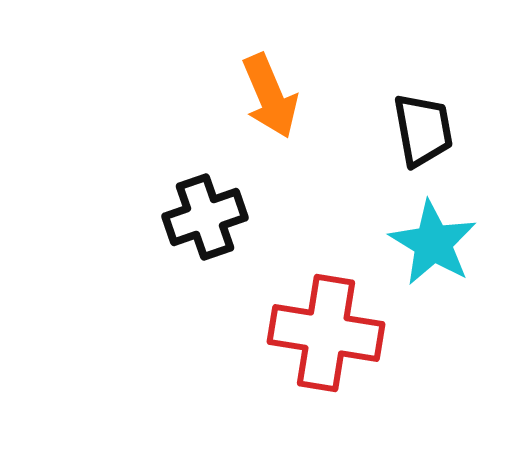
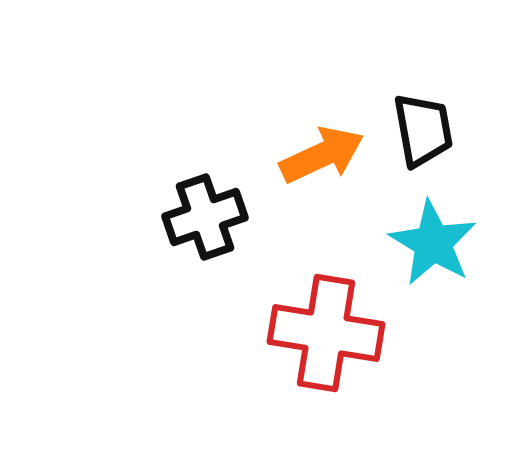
orange arrow: moved 52 px right, 59 px down; rotated 92 degrees counterclockwise
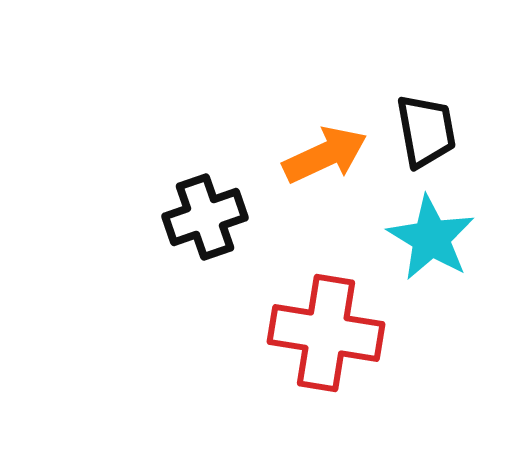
black trapezoid: moved 3 px right, 1 px down
orange arrow: moved 3 px right
cyan star: moved 2 px left, 5 px up
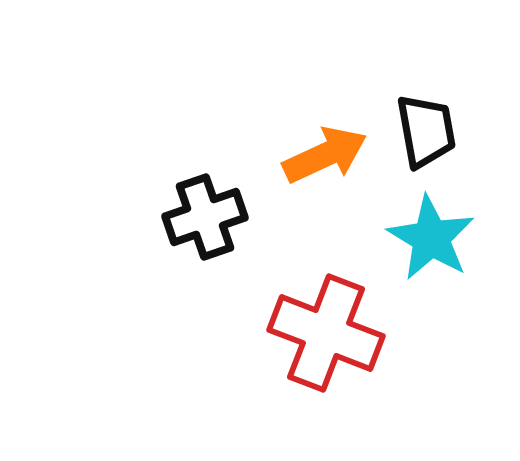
red cross: rotated 12 degrees clockwise
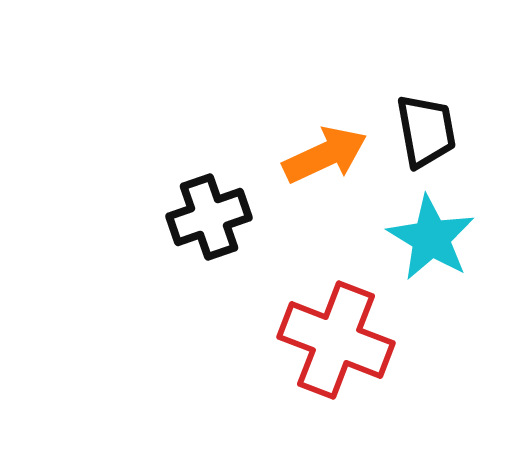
black cross: moved 4 px right
red cross: moved 10 px right, 7 px down
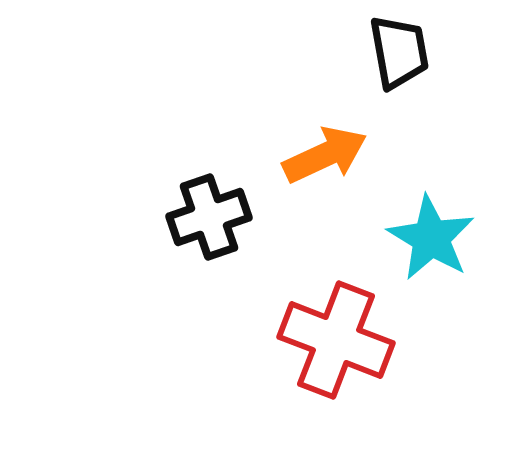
black trapezoid: moved 27 px left, 79 px up
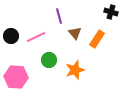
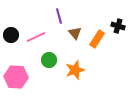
black cross: moved 7 px right, 14 px down
black circle: moved 1 px up
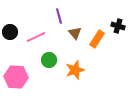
black circle: moved 1 px left, 3 px up
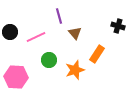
orange rectangle: moved 15 px down
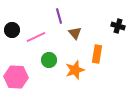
black circle: moved 2 px right, 2 px up
orange rectangle: rotated 24 degrees counterclockwise
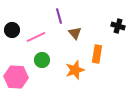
green circle: moved 7 px left
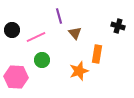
orange star: moved 4 px right, 1 px down
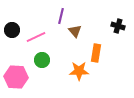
purple line: moved 2 px right; rotated 28 degrees clockwise
brown triangle: moved 2 px up
orange rectangle: moved 1 px left, 1 px up
orange star: rotated 18 degrees clockwise
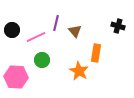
purple line: moved 5 px left, 7 px down
orange star: rotated 30 degrees clockwise
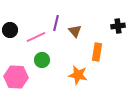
black cross: rotated 24 degrees counterclockwise
black circle: moved 2 px left
orange rectangle: moved 1 px right, 1 px up
orange star: moved 1 px left, 4 px down; rotated 18 degrees counterclockwise
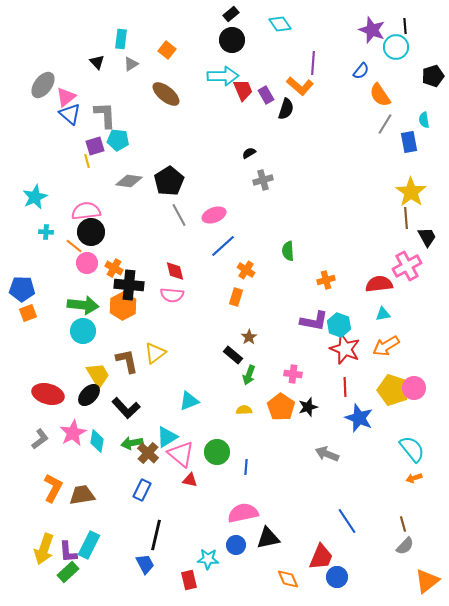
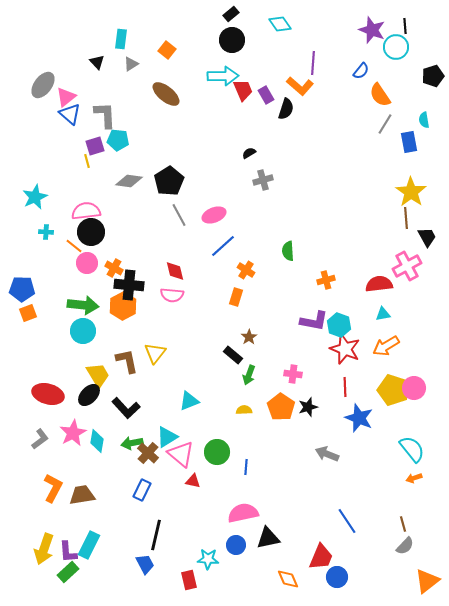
================
▶ _Stated goal_: Rewrite the material with "black cross" replaced by "gray cross" everywhere and nothing else changed. Leave out the picture markers.

▶ _Full output_:
orange arrow: moved 52 px right, 59 px down; rotated 92 degrees counterclockwise
black trapezoid: moved 3 px right, 1 px down
orange arrow: moved 3 px right
cyan star: moved 2 px left, 5 px up
red cross: rotated 12 degrees clockwise
gray cross: moved 4 px right
red cross: moved 10 px right, 7 px down
black trapezoid: moved 27 px left, 79 px up
gray cross: moved 7 px right, 14 px down
black circle: moved 1 px up
black circle: moved 1 px left, 3 px up
orange rectangle: moved 15 px down
black circle: moved 2 px right, 2 px up
orange rectangle: rotated 24 degrees counterclockwise
green circle: moved 7 px left
orange star: moved 4 px right, 1 px down
purple line: moved 2 px right; rotated 28 degrees clockwise
brown triangle: moved 2 px up
orange rectangle: moved 1 px left, 1 px up
orange star: rotated 18 degrees clockwise
purple line: moved 5 px left, 7 px down
orange star: rotated 30 degrees clockwise
gray cross: rotated 24 degrees counterclockwise
black circle: moved 2 px left
orange rectangle: moved 1 px right, 1 px up
orange star: moved 1 px left, 4 px down; rotated 18 degrees counterclockwise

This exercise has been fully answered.